Travail à réaliser:
Présentez ces items sous forme de liste numérotée, sans les lignes vides.

Enregistrements de données:
————————
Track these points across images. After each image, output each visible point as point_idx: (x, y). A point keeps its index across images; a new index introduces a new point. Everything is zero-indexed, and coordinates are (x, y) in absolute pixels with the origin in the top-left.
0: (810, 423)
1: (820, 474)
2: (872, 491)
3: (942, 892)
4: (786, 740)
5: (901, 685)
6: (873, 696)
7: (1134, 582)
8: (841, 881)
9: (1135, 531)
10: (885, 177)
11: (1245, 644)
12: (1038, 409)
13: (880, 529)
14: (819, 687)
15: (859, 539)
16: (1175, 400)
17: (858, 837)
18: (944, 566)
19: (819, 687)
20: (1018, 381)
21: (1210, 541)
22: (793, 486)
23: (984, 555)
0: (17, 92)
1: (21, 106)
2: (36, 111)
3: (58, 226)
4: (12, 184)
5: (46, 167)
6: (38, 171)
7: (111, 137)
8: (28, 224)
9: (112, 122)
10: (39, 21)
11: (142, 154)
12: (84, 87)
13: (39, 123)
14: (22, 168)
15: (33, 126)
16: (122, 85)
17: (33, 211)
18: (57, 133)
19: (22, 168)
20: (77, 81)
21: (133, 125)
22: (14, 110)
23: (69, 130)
————————
Réponse proposée:
1. Track these points across images. After each image, output each visible point as point_idx: (x, y). A point keeps its index across images; a new index introduces a new point. Everything is zero-indexed, and coordinates are (x, y) in absolute pixels with the origin in the top-left.
2. 0: (810, 423)
3. 1: (820, 474)
4. 2: (872, 491)
5. 3: (942, 892)
6. 4: (786, 740)
7. 5: (901, 685)
8. 6: (873, 696)
9. 7: (1134, 582)
10. 8: (841, 881)
11. 9: (1135, 531)
12. 10: (885, 177)
13. 11: (1245, 644)
14. 12: (1038, 409)
15. 13: (880, 529)
16. 14: (819, 687)
17. 15: (859, 539)
18. 16: (1175, 400)
19. 17: (858, 837)
20. 18: (944, 566)
21. 19: (819, 687)
22. 20: (1018, 381)
23. 21: (1210, 541)
24. 22: (793, 486)
25. 23: (984, 555)
26. 0: (17, 92)
27. 1: (21, 106)
28. 2: (36, 111)
29. 3: (58, 226)
30. 4: (12, 184)
31. 5: (46, 167)
32. 6: (38, 171)
33. 7: (111, 137)
34. 8: (28, 224)
35. 9: (112, 122)
36. 10: (39, 21)
37. 11: (142, 154)
38. 12: (84, 87)
39. 13: (39, 123)
40. 14: (22, 168)
41. 15: (33, 126)
42. 16: (122, 85)
43. 17: (33, 211)
44. 18: (57, 133)
45. 19: (22, 168)
46. 20: (77, 81)
47. 21: (133, 125)
48. 22: (14, 110)
49. 23: (69, 130)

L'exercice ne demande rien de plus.